EXERCISE BRIEF — Copy out each line of the data that holds the string "none".

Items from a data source
▼

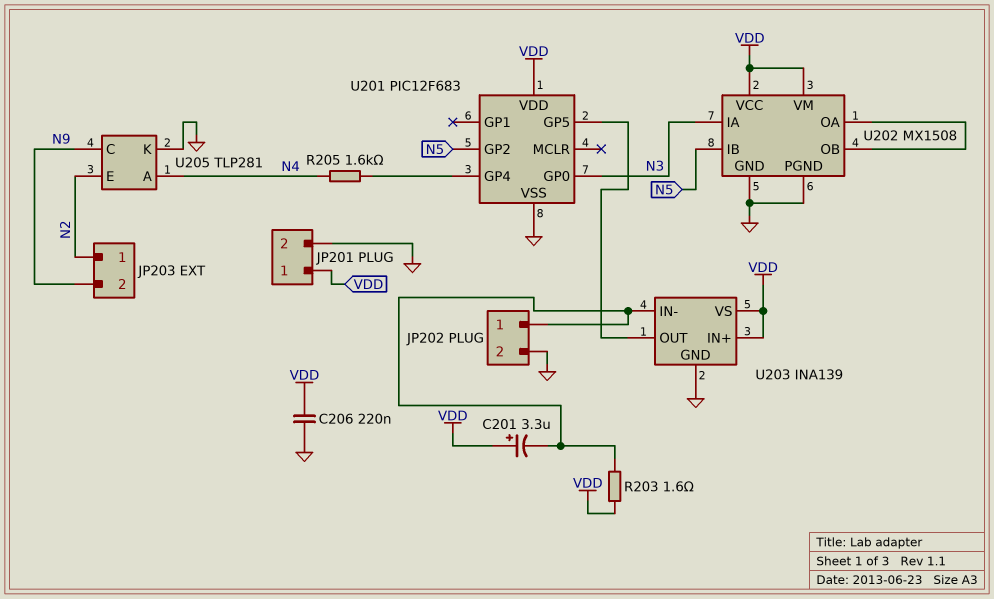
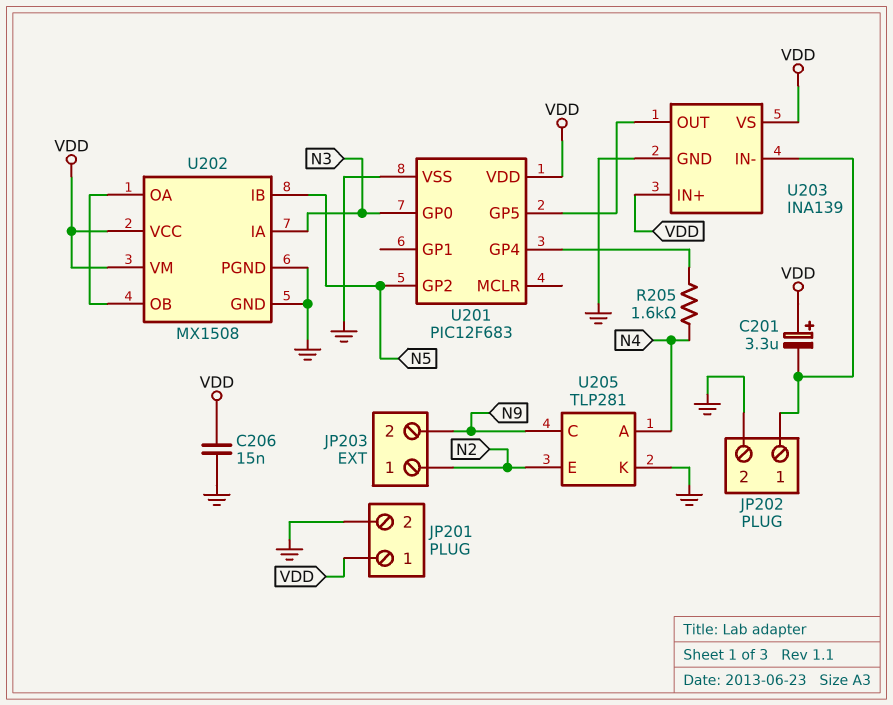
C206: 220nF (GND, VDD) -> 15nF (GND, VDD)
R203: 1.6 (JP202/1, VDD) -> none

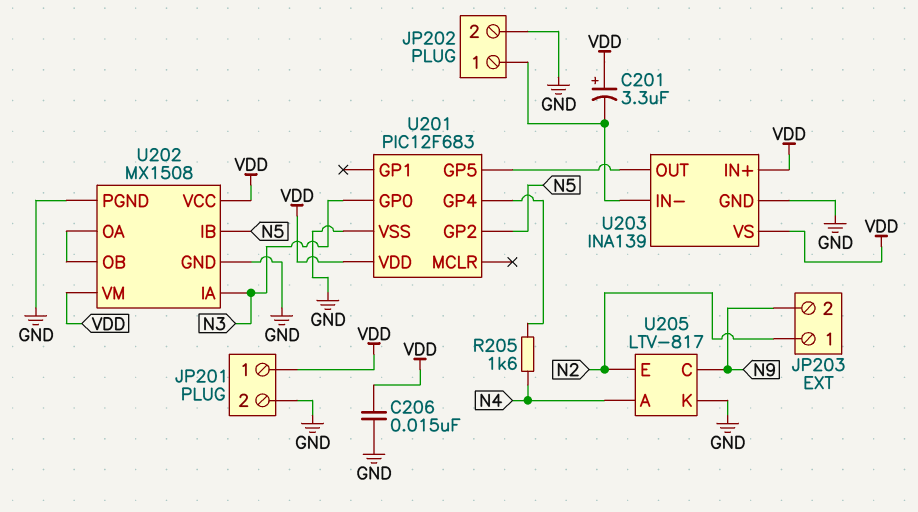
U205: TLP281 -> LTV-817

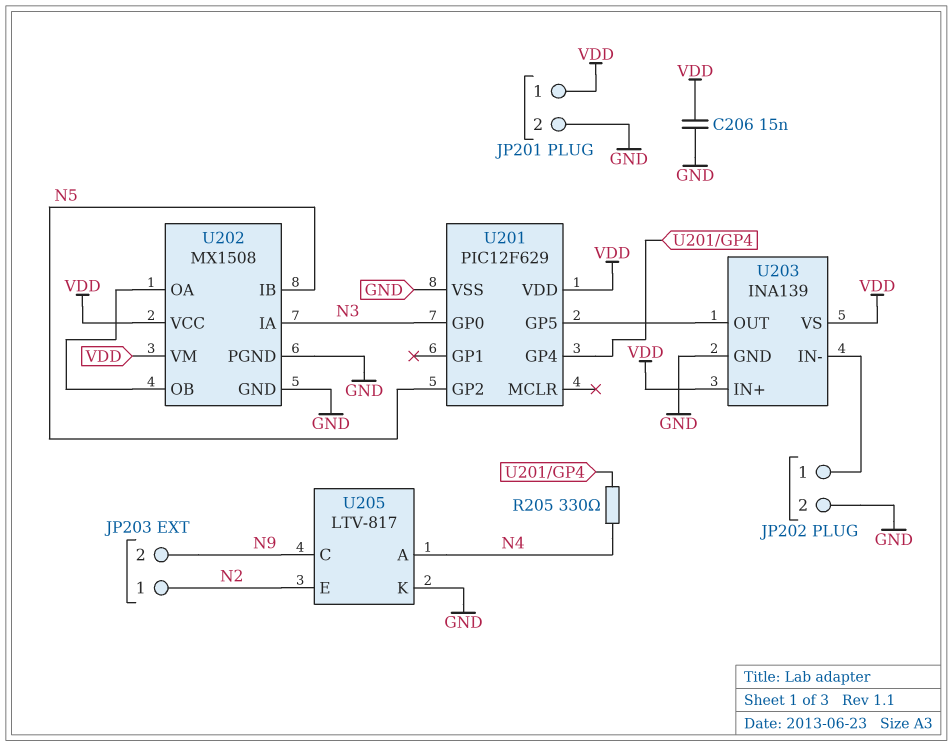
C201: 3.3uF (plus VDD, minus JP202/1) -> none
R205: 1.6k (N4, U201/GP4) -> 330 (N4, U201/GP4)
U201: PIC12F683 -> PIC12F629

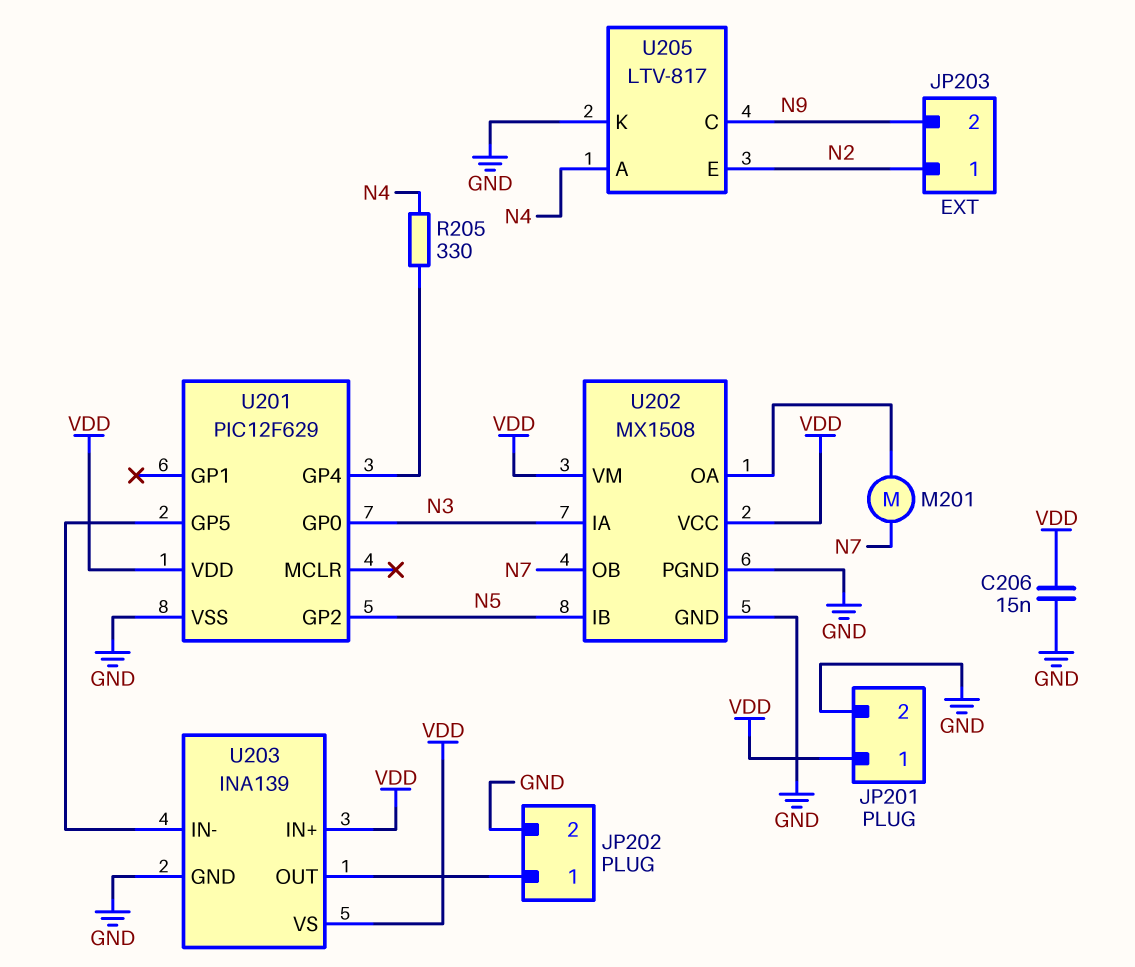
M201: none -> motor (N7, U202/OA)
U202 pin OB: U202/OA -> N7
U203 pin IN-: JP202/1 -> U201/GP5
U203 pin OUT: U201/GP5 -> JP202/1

▲

ANSWER TO THE PROBLEM —
R203: 1.6 (JP202/1, VDD) -> none
C201: 3.3uF (plus VDD, minus JP202/1) -> none
M201: none -> motor (N7, U202/OA)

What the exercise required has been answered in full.